Written task: From the records below, extract each line that contains the string "major" and copy it in full. Matching is case-sensitive.

Input for this task:

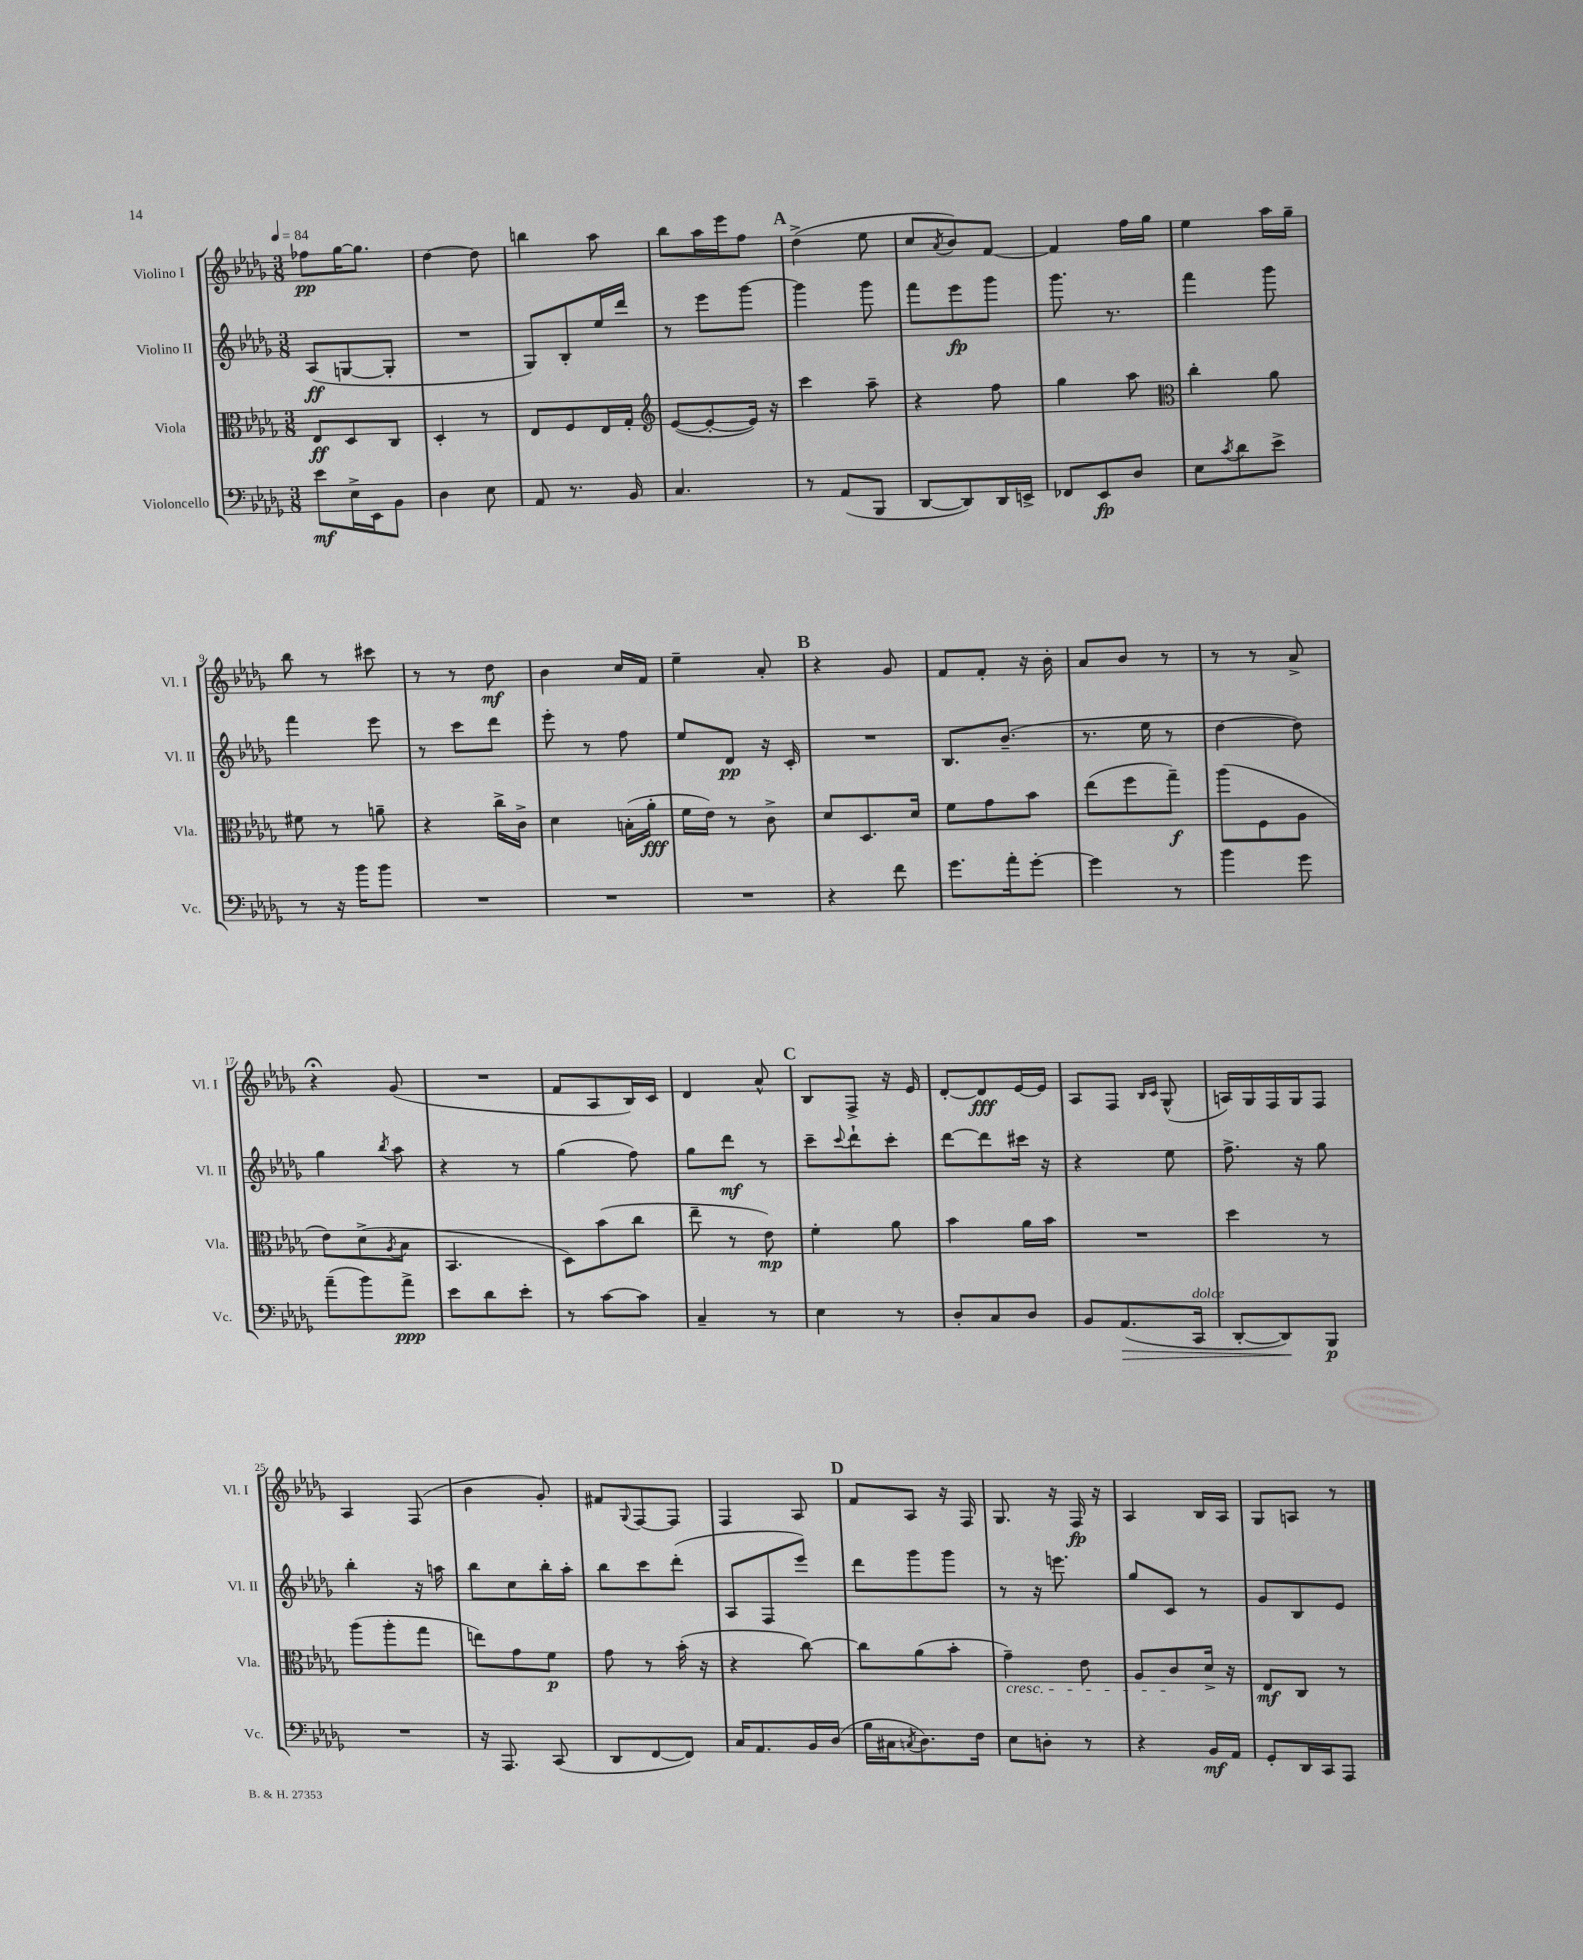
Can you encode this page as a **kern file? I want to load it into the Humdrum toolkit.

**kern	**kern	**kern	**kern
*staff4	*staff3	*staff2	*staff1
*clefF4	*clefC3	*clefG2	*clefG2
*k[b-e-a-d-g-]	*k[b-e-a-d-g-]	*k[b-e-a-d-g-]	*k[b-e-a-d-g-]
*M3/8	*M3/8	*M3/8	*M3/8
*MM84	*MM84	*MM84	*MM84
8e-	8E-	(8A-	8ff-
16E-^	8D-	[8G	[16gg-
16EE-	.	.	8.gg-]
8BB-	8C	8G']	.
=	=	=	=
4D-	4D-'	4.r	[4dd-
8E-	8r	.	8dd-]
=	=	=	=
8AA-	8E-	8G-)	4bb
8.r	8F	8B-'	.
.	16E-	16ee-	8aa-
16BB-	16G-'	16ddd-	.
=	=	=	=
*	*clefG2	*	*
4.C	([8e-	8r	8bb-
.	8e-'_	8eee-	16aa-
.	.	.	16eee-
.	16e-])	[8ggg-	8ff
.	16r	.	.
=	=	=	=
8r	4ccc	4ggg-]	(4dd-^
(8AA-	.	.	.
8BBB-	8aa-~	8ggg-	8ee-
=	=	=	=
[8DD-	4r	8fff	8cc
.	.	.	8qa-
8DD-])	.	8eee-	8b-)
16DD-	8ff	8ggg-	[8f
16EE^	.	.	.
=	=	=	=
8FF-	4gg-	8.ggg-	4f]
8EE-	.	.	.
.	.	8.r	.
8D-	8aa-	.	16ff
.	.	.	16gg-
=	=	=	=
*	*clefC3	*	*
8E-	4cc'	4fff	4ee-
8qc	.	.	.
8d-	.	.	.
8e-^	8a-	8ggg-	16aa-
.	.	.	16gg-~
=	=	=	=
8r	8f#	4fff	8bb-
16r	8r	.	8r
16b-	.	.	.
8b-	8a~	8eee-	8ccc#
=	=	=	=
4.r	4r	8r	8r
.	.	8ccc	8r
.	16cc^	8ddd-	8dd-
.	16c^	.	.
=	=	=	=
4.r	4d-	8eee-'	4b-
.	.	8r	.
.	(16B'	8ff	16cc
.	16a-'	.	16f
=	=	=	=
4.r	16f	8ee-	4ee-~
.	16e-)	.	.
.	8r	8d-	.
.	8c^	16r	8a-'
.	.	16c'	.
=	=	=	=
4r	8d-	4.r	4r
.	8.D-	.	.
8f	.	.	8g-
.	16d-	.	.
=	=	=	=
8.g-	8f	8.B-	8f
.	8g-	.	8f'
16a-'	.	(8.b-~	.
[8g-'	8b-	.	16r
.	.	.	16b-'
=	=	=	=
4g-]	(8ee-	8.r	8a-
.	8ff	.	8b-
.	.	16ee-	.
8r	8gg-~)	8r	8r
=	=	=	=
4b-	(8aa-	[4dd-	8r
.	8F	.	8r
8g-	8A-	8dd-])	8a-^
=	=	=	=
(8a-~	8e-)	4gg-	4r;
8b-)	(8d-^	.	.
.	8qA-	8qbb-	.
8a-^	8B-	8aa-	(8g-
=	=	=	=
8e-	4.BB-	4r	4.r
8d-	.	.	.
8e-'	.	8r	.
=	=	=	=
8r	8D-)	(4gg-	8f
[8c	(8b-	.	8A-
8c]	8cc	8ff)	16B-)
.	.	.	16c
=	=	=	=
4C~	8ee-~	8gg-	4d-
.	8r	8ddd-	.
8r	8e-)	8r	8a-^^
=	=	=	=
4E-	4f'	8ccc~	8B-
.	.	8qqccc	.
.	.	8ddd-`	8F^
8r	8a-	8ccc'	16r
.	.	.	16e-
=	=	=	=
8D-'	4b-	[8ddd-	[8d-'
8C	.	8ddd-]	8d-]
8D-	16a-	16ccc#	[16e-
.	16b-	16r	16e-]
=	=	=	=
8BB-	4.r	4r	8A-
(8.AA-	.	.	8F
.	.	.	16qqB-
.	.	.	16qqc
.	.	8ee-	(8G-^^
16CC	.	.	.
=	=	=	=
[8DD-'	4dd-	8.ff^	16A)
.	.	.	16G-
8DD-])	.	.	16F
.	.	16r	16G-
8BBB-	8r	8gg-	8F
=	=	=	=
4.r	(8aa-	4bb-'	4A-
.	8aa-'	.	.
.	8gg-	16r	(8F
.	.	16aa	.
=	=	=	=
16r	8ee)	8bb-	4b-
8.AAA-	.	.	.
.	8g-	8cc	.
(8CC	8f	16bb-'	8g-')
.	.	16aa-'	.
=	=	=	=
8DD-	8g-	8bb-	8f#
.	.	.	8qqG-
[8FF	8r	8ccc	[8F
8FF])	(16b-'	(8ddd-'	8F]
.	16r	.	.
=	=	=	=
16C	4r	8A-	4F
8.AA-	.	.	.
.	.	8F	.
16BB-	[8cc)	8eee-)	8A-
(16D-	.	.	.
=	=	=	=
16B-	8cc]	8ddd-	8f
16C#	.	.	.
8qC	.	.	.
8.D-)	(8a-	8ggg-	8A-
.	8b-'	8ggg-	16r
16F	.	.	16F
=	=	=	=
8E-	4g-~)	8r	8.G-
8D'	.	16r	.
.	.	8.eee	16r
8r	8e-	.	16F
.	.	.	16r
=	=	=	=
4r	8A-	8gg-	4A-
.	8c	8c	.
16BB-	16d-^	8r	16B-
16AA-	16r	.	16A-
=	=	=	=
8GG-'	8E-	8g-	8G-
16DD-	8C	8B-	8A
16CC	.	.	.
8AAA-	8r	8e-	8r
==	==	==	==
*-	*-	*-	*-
* * *
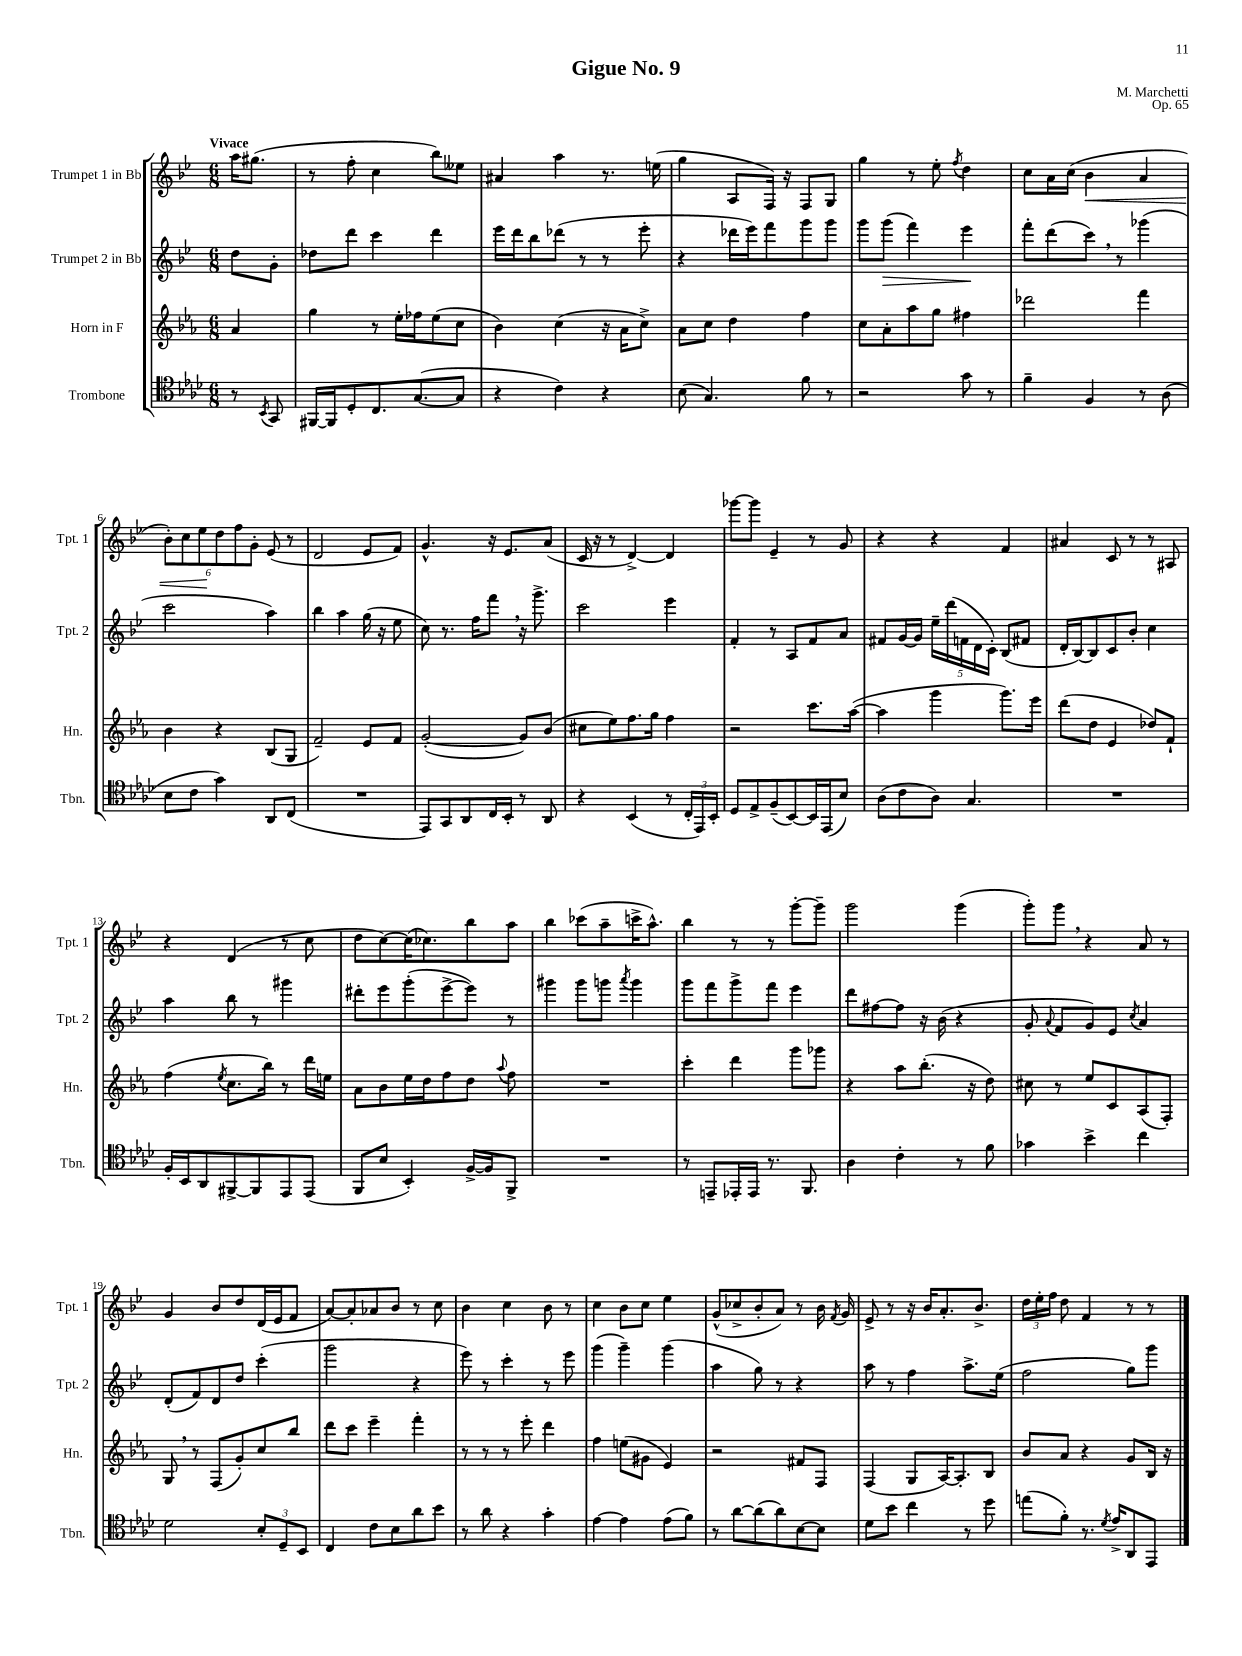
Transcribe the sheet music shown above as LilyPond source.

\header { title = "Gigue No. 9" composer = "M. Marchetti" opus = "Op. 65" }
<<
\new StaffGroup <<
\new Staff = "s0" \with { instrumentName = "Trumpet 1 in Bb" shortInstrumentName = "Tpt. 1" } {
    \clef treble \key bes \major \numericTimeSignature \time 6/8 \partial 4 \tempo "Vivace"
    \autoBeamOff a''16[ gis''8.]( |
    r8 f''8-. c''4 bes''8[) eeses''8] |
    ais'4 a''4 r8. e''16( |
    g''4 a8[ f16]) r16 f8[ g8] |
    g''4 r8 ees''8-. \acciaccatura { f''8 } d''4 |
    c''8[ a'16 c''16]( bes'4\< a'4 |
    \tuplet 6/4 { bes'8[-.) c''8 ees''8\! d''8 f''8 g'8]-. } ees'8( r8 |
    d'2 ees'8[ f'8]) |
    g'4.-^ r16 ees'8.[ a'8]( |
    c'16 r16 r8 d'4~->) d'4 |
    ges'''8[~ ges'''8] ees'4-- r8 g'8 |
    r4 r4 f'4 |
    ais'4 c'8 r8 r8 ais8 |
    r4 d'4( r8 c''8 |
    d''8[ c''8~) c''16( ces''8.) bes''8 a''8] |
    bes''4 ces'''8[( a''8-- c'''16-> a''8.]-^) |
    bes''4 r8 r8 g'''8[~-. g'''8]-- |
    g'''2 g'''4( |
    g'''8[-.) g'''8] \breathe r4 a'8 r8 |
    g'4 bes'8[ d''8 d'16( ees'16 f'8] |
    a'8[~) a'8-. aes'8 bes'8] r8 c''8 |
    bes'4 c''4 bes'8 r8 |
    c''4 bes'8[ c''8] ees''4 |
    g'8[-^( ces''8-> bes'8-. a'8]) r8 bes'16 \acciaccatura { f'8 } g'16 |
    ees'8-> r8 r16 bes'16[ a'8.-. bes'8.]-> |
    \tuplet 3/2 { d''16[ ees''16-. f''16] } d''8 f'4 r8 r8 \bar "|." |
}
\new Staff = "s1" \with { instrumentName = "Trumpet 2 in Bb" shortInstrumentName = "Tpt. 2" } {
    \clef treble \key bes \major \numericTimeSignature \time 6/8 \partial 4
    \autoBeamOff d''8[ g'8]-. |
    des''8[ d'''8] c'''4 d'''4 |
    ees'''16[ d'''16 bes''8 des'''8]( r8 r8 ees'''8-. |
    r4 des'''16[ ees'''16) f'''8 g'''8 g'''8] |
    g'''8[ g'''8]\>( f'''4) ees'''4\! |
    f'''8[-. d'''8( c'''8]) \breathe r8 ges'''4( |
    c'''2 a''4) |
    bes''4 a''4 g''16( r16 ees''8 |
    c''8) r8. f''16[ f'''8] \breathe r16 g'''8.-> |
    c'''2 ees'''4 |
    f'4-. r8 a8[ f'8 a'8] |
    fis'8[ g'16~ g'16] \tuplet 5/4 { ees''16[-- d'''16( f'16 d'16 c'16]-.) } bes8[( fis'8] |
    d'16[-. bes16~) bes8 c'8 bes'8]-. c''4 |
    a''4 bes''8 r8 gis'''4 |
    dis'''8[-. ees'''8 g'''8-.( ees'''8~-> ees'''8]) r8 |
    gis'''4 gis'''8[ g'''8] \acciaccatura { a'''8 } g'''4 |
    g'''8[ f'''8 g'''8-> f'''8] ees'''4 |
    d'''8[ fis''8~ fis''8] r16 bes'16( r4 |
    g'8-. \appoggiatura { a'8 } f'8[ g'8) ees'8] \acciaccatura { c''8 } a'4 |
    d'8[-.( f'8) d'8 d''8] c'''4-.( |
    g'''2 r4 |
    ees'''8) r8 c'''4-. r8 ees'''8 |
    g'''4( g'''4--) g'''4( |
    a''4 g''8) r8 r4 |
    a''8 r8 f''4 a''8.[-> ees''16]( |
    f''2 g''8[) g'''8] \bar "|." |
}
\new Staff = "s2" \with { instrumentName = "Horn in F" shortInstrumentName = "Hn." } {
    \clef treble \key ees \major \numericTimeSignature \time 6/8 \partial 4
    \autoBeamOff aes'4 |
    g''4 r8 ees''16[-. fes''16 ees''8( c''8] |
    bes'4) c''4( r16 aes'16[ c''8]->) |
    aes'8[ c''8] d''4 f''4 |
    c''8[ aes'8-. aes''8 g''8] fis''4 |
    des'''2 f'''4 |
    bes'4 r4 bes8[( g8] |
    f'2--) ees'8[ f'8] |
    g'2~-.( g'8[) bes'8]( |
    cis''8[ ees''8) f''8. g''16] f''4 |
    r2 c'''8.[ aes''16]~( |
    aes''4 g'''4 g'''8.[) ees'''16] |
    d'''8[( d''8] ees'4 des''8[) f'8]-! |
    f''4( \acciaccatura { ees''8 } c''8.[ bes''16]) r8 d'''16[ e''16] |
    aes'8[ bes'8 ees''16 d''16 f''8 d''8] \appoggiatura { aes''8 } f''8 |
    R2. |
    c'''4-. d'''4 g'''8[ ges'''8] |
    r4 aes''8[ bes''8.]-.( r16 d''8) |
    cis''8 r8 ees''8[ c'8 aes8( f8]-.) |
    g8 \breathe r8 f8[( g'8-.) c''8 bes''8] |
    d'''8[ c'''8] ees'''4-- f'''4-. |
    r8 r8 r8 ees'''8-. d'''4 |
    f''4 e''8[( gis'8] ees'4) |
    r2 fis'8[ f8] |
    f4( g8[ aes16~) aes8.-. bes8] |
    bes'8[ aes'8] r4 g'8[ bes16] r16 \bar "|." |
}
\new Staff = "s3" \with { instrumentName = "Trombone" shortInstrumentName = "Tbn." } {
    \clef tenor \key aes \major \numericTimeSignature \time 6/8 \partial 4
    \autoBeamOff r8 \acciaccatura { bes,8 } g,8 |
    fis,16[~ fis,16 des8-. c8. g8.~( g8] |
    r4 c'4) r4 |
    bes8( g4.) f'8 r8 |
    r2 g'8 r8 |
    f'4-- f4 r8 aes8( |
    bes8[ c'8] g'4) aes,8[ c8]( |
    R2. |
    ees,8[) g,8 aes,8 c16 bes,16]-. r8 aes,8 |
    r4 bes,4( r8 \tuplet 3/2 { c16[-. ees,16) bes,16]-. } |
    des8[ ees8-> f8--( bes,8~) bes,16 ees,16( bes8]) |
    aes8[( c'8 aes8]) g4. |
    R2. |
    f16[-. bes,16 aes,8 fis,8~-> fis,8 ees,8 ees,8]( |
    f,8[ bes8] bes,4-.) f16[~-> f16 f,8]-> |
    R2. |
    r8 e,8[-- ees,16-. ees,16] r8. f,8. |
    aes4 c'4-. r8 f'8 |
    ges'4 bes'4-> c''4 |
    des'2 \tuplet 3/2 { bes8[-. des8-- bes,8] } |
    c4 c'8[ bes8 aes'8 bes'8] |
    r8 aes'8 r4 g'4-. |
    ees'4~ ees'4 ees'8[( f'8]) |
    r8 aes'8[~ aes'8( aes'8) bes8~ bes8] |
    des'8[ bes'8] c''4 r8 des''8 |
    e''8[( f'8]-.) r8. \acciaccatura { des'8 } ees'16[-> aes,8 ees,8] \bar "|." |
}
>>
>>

Worked solution:
    \clef treble \key bes \major \numericTimeSignature \time 6/8 \partial 4 \tempo "Vivace"
    \clef treble \key bes \major \numericTimeSignature \time 6/8 \partial 4
    \clef treble \key ees \major \numericTimeSignature \time 6/8 \partial 4
    \clef tenor \key aes \major \numericTimeSignature \time 6/8 \partial 4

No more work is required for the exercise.